● RECORDS FOR THE TASK
⁂

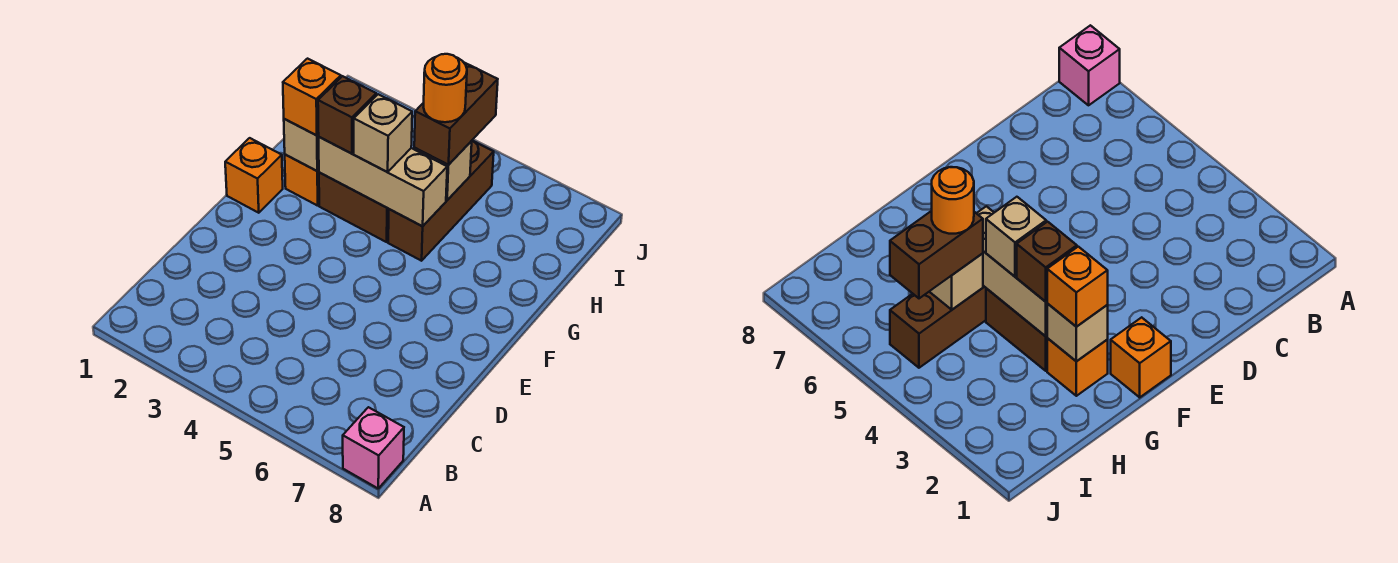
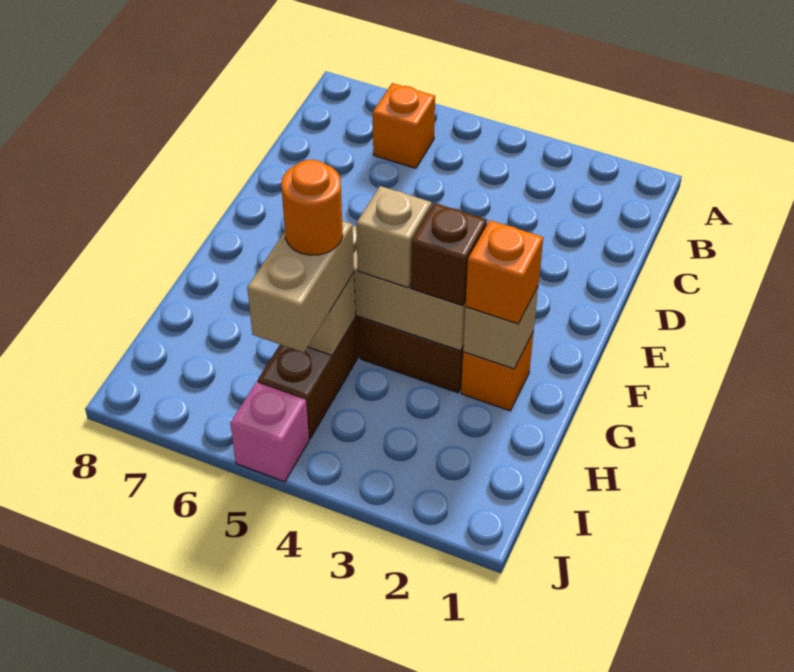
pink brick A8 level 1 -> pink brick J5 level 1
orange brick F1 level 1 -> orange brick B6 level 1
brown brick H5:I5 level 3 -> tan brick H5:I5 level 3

⁂

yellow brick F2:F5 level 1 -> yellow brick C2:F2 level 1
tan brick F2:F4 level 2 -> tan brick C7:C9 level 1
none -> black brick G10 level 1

⁂

What you return must be the lines above that run from the line with "tan brick F2:F4" to the line with "none -> black brick G10 level 1", inclusive, each copied exactly.

tan brick F2:F4 level 2 -> tan brick C7:C9 level 1
none -> black brick G10 level 1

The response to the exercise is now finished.